● **Your objective**
In the entries below, find the line with "pink lamp <325,418>" and print exactly every line from there up to and including the line with "none -> turquoise ruler <536,121>", with no other lines.

*** Source records ***

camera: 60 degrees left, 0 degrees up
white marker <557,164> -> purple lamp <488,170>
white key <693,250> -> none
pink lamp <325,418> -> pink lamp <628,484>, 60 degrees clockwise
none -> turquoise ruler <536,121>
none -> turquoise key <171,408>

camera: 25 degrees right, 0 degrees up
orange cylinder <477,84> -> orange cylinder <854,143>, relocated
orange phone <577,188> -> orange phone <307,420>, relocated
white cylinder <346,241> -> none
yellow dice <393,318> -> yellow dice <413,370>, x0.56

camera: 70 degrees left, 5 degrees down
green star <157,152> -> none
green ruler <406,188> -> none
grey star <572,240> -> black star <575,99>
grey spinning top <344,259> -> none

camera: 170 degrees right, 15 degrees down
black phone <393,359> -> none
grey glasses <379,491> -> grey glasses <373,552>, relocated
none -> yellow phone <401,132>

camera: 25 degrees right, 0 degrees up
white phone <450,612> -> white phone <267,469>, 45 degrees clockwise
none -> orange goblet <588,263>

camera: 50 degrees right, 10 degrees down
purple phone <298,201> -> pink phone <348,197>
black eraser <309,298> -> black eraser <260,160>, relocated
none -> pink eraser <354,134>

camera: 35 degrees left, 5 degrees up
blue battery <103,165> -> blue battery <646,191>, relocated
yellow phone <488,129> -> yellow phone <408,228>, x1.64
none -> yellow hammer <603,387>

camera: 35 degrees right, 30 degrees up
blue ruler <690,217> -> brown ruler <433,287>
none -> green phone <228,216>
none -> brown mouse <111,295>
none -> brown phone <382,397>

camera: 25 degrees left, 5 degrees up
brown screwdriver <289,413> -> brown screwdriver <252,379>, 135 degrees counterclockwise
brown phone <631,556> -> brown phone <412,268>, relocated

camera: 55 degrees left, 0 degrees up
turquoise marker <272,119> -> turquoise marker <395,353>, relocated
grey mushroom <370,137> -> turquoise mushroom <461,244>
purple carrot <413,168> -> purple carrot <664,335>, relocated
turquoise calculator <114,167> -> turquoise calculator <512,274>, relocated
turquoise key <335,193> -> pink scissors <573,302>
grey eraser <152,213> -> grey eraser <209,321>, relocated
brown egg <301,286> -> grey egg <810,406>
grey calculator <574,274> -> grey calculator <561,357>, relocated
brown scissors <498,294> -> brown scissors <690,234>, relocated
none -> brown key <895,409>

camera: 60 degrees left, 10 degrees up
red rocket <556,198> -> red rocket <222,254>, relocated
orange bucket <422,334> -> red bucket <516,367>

*** End of Source records ***

● **Task result**
pink lamp <325,418> -> pink lamp <628,484>, 60 degrees clockwise
none -> turquoise ruler <536,121>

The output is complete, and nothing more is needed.